# [ABOUT THIS TASK]
Return, exactly as written, every line from the first line of the data below through the line that contains "none -> blue whirligig (675, 185)".

-- EXTRACTED MATERIAL follows --

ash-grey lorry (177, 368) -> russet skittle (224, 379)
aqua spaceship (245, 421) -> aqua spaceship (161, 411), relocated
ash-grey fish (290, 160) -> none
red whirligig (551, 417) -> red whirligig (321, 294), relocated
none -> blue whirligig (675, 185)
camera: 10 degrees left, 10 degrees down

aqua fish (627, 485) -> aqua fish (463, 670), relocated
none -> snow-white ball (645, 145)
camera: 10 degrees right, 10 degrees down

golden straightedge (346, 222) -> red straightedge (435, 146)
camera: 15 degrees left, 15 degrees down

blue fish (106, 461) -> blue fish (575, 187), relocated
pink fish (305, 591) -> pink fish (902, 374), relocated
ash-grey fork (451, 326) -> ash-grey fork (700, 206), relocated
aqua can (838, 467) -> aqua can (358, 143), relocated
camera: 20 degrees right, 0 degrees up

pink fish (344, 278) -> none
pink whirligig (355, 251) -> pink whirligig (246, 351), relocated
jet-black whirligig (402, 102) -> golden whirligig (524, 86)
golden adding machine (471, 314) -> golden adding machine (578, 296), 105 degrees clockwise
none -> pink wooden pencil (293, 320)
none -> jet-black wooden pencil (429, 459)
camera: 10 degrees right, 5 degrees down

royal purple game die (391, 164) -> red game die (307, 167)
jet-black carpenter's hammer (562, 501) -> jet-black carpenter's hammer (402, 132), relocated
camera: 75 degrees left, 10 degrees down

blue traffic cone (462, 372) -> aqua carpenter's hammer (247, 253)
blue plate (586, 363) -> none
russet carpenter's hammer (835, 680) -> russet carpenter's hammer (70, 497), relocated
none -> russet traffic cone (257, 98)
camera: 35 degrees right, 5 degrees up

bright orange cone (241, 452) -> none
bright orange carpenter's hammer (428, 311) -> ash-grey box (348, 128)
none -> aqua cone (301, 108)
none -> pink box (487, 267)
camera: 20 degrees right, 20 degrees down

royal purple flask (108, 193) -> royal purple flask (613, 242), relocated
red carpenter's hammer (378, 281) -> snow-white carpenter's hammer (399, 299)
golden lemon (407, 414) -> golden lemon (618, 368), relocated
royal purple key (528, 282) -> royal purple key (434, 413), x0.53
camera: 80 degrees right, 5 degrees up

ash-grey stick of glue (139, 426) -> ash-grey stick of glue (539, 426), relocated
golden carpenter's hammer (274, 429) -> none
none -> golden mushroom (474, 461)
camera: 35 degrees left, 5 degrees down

-- EXTRACTED MATERIAL concluded --

# [EXERCISE SOLUTION]
ash-grey lorry (177, 368) -> russet skittle (224, 379)
aqua spaceship (245, 421) -> aqua spaceship (161, 411), relocated
ash-grey fish (290, 160) -> none
red whirligig (551, 417) -> red whirligig (321, 294), relocated
none -> blue whirligig (675, 185)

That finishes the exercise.